Exercise: Report each line of the data that includes the word "tower".

[Geospatial object listing tasks]
▼▼▼
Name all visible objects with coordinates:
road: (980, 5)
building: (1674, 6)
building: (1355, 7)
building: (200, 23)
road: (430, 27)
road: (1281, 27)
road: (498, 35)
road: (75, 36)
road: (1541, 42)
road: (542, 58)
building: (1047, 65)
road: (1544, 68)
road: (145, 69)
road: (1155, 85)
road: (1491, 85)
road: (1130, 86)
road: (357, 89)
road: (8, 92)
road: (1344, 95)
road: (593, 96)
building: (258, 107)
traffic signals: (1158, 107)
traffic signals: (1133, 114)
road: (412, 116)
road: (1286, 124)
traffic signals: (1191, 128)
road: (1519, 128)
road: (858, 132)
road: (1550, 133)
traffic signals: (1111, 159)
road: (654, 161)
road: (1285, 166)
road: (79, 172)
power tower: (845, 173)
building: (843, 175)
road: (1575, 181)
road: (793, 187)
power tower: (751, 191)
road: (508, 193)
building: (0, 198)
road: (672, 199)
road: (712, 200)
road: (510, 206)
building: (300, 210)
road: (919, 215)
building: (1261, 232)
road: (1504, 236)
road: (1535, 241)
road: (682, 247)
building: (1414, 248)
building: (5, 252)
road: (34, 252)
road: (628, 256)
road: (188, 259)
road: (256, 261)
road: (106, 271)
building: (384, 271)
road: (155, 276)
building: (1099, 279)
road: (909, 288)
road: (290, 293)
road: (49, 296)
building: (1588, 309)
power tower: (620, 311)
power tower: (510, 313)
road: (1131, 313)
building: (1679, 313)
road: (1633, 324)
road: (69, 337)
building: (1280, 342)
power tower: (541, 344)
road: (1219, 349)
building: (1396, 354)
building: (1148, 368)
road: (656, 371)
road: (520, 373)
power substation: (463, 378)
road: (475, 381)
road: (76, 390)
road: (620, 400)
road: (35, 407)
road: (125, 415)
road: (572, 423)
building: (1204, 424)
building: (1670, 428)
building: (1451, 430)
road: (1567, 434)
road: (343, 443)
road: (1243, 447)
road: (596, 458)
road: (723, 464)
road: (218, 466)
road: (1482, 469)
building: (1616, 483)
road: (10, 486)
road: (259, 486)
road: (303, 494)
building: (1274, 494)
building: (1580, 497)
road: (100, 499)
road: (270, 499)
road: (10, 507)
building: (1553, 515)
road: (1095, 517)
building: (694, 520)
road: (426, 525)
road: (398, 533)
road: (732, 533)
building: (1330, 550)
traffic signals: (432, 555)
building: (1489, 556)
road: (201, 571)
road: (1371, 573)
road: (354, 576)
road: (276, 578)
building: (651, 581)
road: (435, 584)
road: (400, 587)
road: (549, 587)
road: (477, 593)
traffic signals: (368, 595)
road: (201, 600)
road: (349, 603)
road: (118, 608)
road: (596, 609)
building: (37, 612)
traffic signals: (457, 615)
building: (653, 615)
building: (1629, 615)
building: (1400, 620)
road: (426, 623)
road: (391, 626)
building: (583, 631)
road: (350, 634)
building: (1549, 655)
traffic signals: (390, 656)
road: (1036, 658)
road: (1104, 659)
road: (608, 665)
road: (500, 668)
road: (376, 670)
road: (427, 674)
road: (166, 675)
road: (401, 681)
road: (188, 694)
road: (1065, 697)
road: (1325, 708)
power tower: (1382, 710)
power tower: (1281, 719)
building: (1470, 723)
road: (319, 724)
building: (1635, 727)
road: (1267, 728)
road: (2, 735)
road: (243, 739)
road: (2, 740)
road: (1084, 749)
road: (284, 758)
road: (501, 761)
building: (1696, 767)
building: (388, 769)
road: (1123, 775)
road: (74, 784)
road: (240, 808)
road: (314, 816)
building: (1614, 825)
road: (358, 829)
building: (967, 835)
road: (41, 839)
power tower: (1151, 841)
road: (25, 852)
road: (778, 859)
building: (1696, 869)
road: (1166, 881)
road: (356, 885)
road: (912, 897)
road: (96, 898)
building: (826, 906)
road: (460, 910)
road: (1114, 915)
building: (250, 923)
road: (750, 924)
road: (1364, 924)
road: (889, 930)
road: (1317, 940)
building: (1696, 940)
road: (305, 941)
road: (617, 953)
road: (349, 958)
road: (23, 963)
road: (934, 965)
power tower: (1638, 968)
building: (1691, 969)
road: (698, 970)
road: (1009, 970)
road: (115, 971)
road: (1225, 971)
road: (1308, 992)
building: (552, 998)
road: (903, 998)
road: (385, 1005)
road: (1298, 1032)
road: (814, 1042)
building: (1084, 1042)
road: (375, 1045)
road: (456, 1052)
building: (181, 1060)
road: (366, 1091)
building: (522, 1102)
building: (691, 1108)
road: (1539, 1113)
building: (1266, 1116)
▲▲▲
Answer for this exercise:
power tower: (845, 173)
power tower: (751, 191)
power tower: (620, 311)
power tower: (510, 313)
power tower: (541, 344)
power tower: (1382, 710)
power tower: (1281, 719)
power tower: (1151, 841)
power tower: (1638, 968)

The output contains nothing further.